> **WRITTEN PROBLEM**
In the listing below, locate the lines that hold "section" and copy them.

[Saved data entries]
◇ ◇ ◇ ◇ ◇ ◇ ◇
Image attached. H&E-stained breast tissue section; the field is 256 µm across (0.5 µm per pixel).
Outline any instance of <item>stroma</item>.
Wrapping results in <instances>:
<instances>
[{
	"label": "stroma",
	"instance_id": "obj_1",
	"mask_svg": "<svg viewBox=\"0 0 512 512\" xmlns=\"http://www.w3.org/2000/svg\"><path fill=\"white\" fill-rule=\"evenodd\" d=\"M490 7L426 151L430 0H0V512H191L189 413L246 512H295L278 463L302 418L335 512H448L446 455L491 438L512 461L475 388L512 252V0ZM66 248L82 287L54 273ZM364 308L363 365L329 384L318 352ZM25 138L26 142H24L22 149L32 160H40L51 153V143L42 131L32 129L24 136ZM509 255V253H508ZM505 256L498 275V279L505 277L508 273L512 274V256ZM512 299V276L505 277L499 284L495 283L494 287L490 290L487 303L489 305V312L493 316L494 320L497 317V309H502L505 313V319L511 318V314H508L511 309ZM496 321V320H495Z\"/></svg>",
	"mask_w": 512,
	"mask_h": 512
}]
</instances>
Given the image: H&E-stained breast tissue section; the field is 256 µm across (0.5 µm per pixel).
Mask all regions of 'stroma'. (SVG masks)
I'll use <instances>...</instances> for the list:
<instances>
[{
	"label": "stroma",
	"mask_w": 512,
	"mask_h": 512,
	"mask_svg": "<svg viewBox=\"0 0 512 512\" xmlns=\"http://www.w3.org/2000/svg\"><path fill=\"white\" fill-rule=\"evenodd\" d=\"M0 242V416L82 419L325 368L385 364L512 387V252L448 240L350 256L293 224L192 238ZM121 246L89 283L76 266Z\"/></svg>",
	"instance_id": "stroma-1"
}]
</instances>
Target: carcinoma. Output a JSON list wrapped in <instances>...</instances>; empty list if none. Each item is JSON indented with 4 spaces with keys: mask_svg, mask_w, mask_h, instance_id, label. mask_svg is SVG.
◇ ◇ ◇ ◇ ◇ ◇ ◇
> **TASK RESULT**
Image attached. H&E-stained breast tissue section; the field is 256 µm across (0.5 µm per pixel).
Given the image: H&E-stained breast tissue section; the field is 256 µm across (0.5 µm per pixel).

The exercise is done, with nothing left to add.